[Items from a dataset]

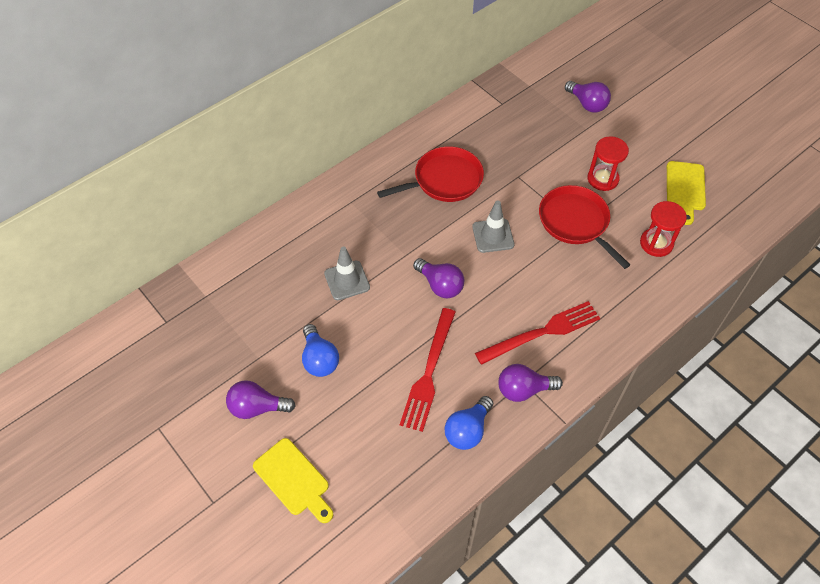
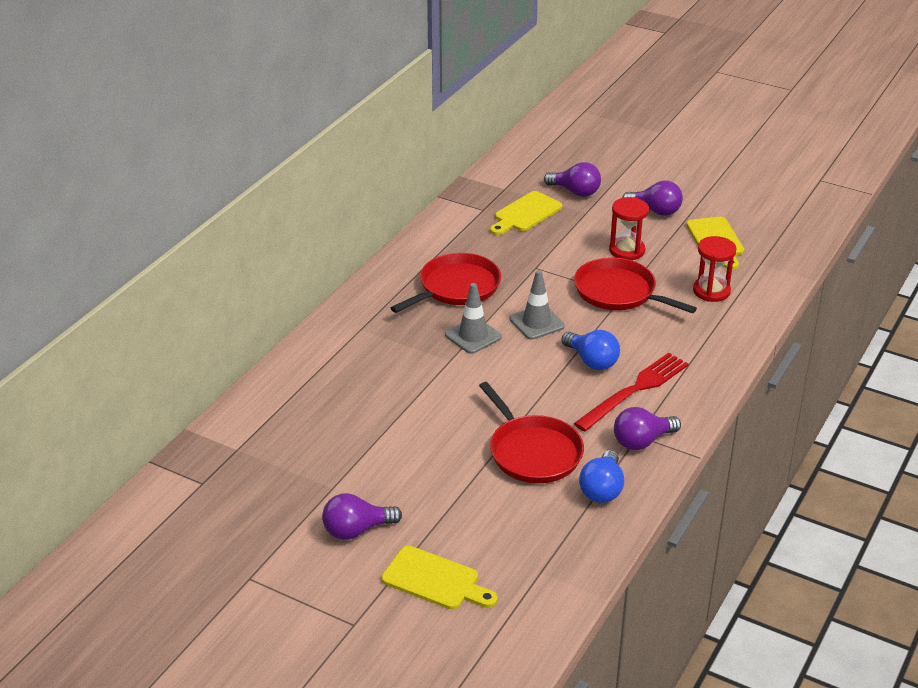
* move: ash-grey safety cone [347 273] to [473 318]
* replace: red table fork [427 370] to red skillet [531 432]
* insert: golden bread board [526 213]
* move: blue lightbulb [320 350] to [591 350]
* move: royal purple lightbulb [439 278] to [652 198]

### What you should do:
Type out the entries again without a single change, and leave the pictures out.

### Result:
* move: ash-grey safety cone [347 273] to [473 318]
* replace: red table fork [427 370] to red skillet [531 432]
* insert: golden bread board [526 213]
* move: blue lightbulb [320 350] to [591 350]
* move: royal purple lightbulb [439 278] to [652 198]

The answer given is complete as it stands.